Work instructions: Print all entries below exactly, without images.

>>>>>

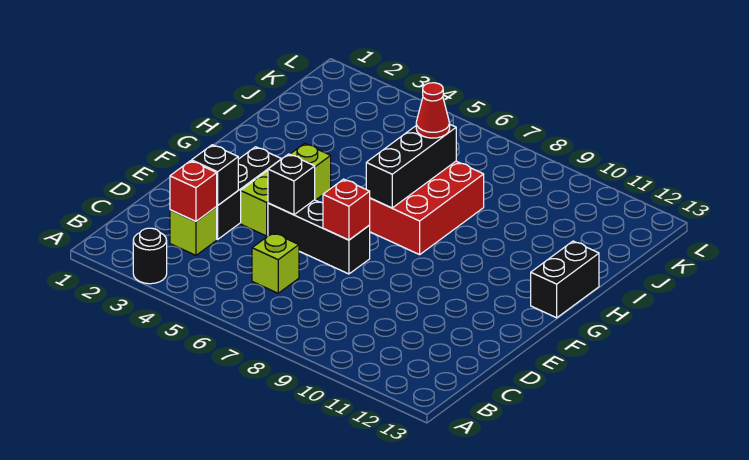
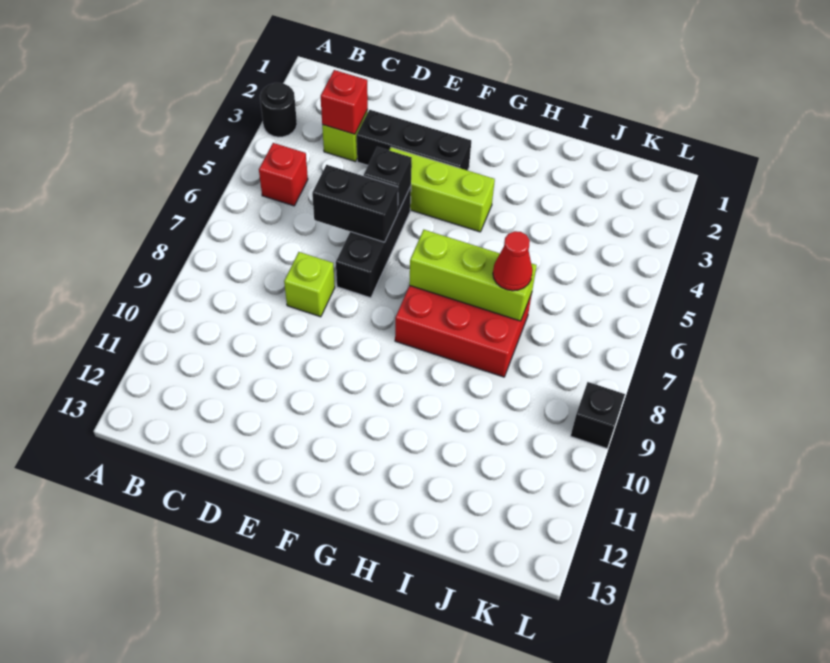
lime brick C6 level 1 -> lime brick D8 level 1
black brick D3 level 2 -> black brick L9 level 1
red brick E7 level 2 -> red brick B5 level 1
black brick G7:I7 level 2 -> lime brick G7:I7 level 2
black brick G13:H13 level 1 -> black brick D6:E6 level 2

<<<<<

Answer to this exercise:
lime brick C6 level 1 -> lime brick D8 level 1
black brick D3 level 2 -> black brick L9 level 1
red brick E7 level 2 -> red brick B5 level 1
black brick G7:I7 level 2 -> lime brick G7:I7 level 2
black brick G13:H13 level 1 -> black brick D6:E6 level 2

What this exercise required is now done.